[Input data]

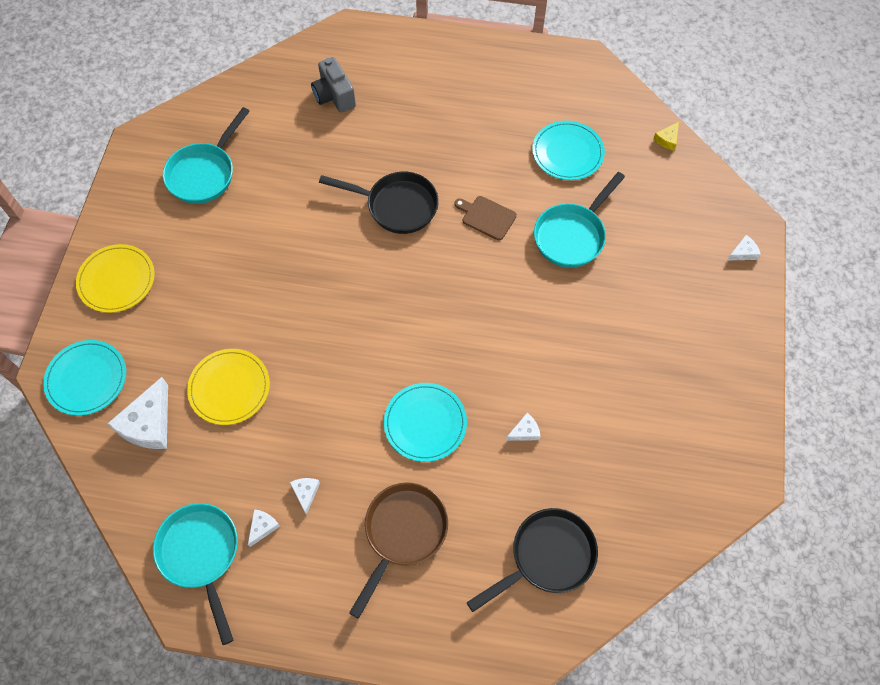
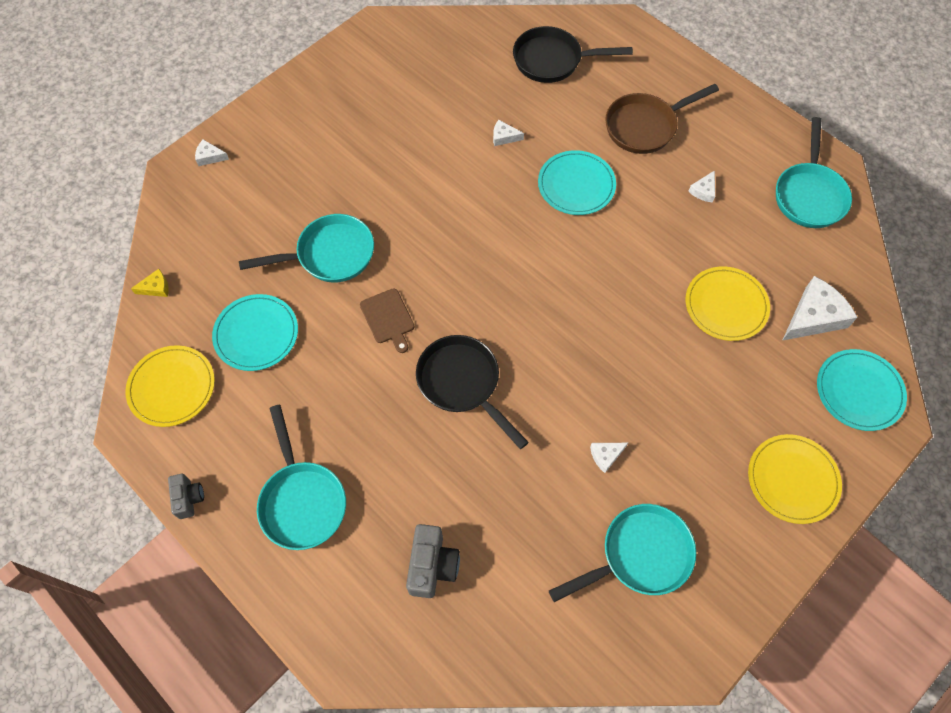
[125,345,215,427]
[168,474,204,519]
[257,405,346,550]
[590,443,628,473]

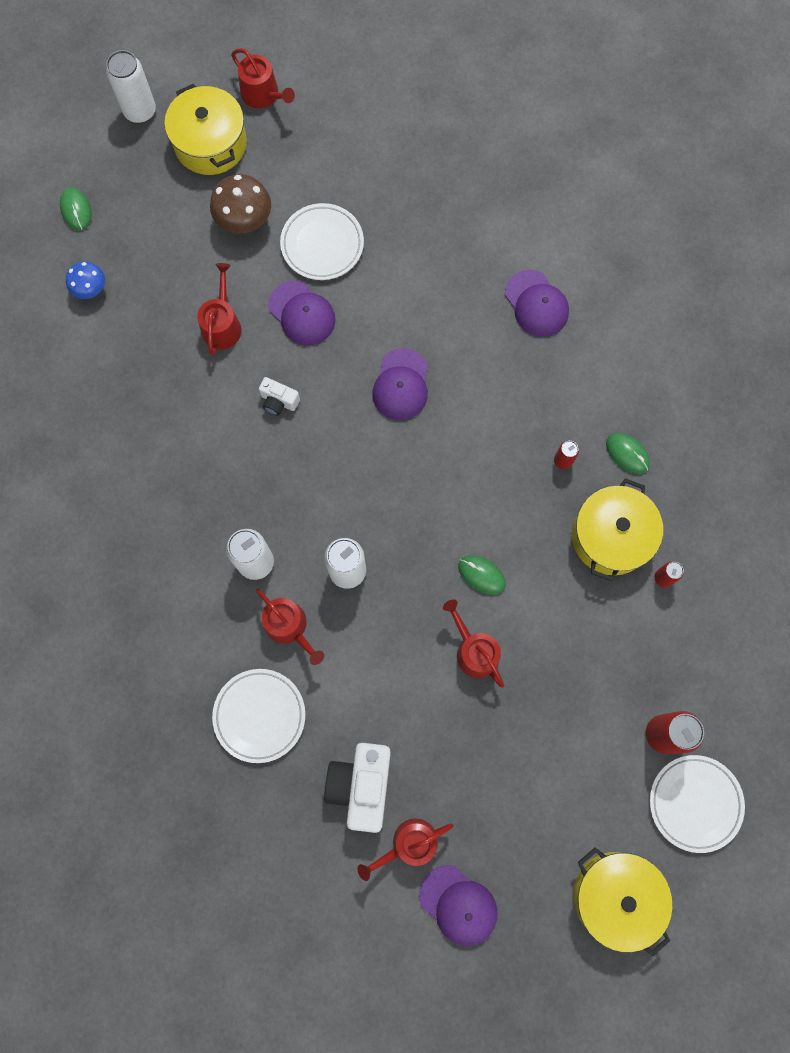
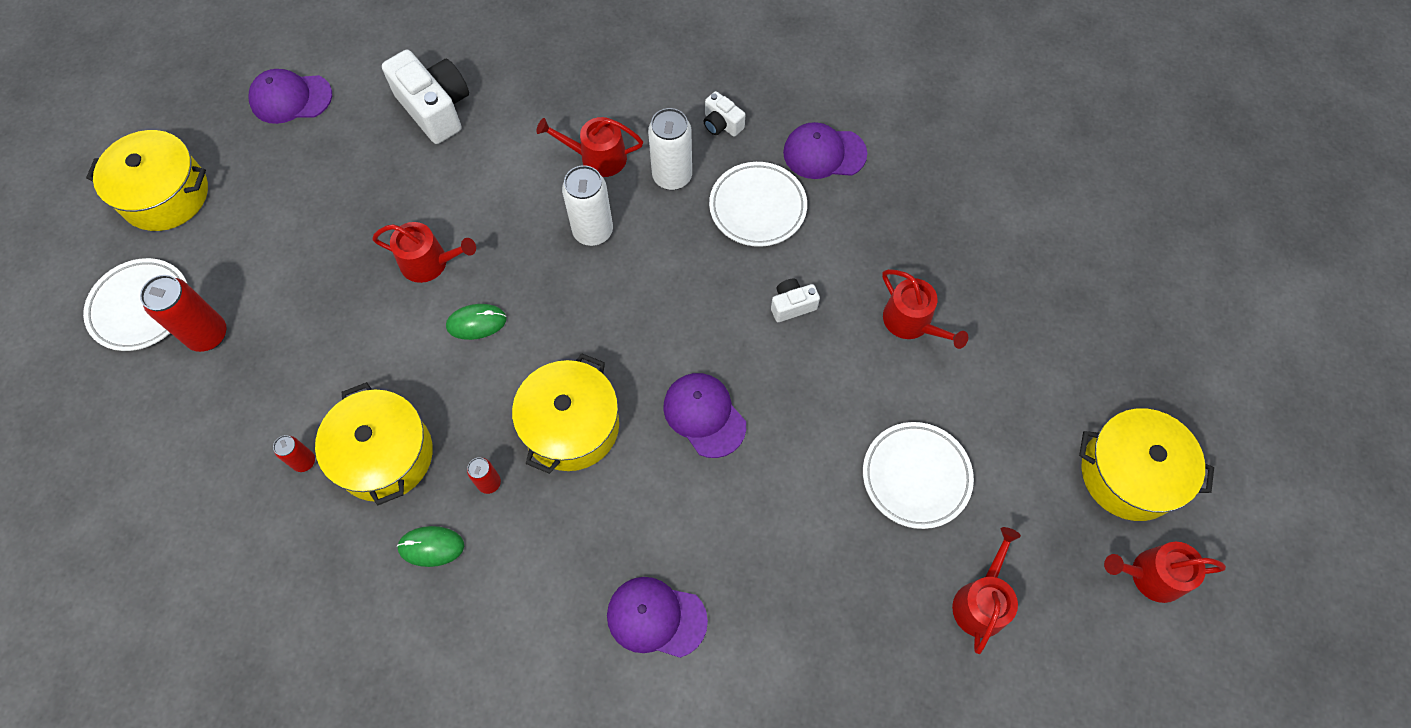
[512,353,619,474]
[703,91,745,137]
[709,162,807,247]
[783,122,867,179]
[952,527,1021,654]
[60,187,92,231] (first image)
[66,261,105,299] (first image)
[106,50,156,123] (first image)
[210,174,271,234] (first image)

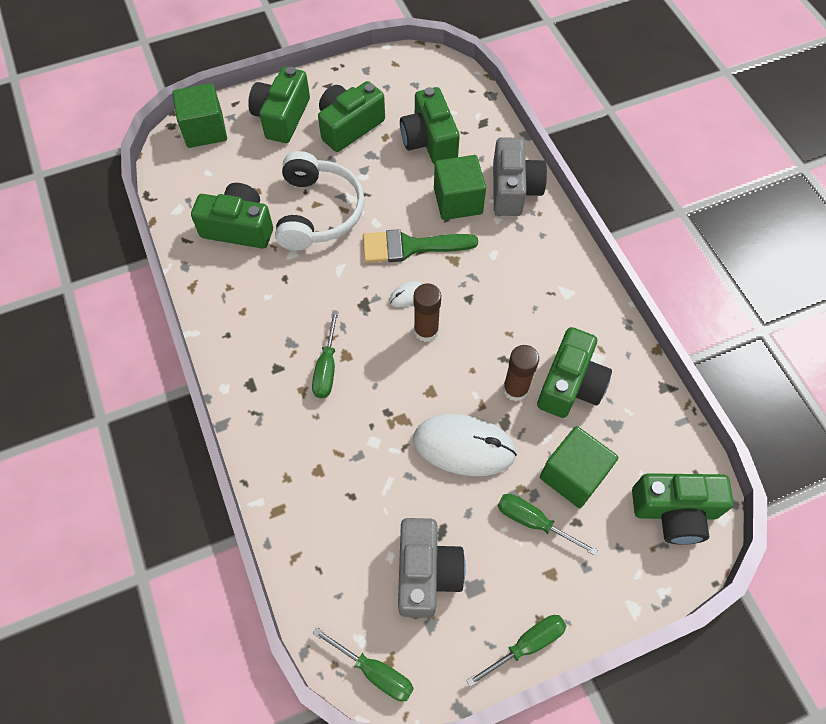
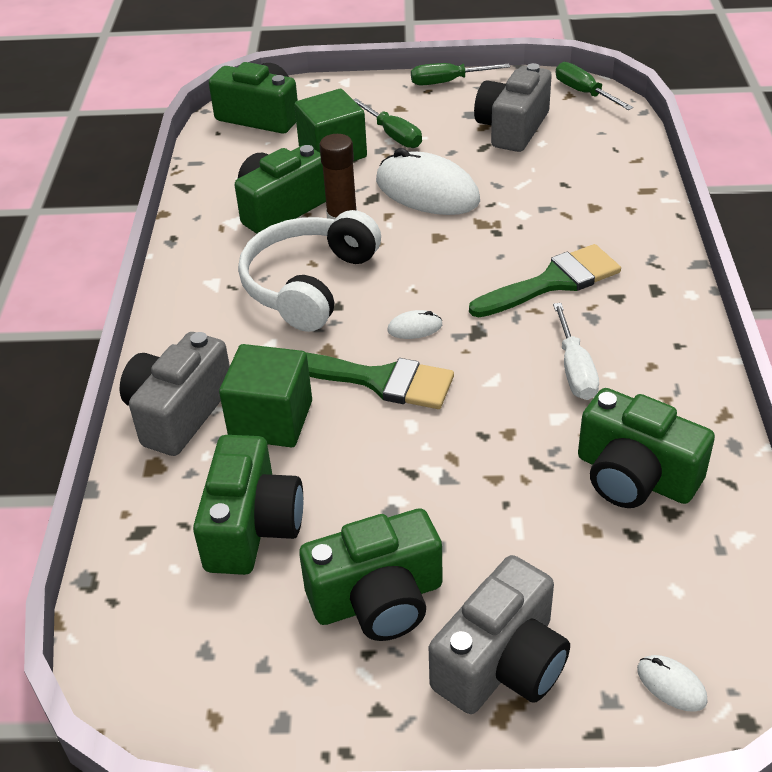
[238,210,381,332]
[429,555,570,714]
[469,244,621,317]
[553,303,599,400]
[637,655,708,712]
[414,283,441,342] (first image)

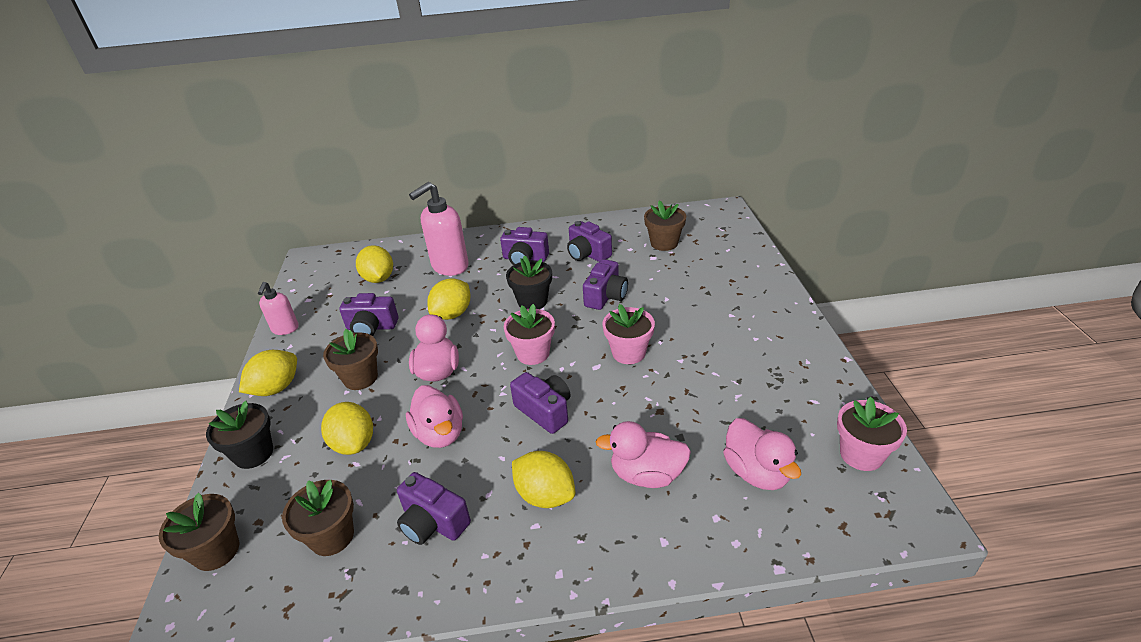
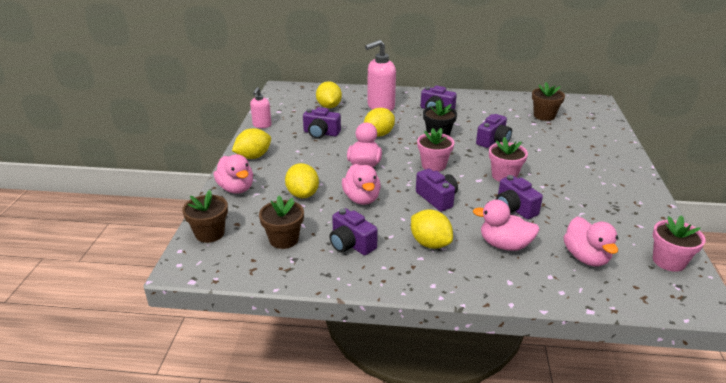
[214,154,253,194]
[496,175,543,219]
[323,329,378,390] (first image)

[/Input data]

» **Assigned task**: Omit the pictures and write out the remaining data exactly.

» **Response for this exercise**:
[125,345,215,427]
[168,474,204,519]
[257,405,346,550]
[590,443,628,473]

[512,353,619,474]
[703,91,745,137]
[709,162,807,247]
[783,122,867,179]
[952,527,1021,654]
[60,187,92,231] (first image)
[66,261,105,299] (first image)
[106,50,156,123] (first image)
[210,174,271,234] (first image)

[238,210,381,332]
[429,555,570,714]
[469,244,621,317]
[553,303,599,400]
[637,655,708,712]
[414,283,441,342] (first image)

[214,154,253,194]
[496,175,543,219]
[323,329,378,390] (first image)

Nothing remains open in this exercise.